-------- Available data --------

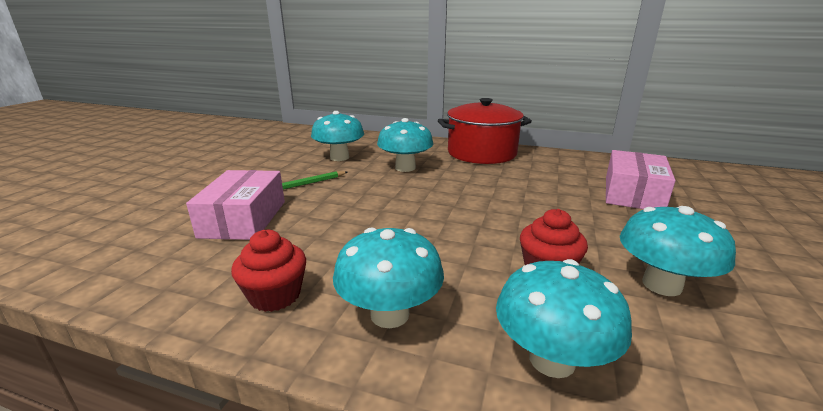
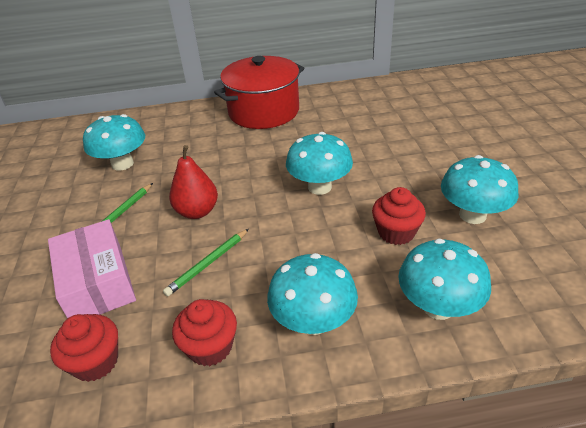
camera: 25 degrees left, 15 degrees up
(181, 269) = (96, 361): none -> red cupcake
(337, 234) = (208, 264): none -> green pencil
(364, 199) = (197, 212): none -> red pear
(405, 168) = (204, 156): turquoise mushroom -> turquoise mushroom (319, 187)
(633, 193) = (415, 125): pink box -> none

--------

*Instructions for the task*
All lines from the one that contains "(364, 199) = (197, 212): none -> red pear" to the last line above must be given again exactly, with both included and nothing added.

*Task solution*
(364, 199) = (197, 212): none -> red pear
(405, 168) = (204, 156): turquoise mushroom -> turquoise mushroom (319, 187)
(633, 193) = (415, 125): pink box -> none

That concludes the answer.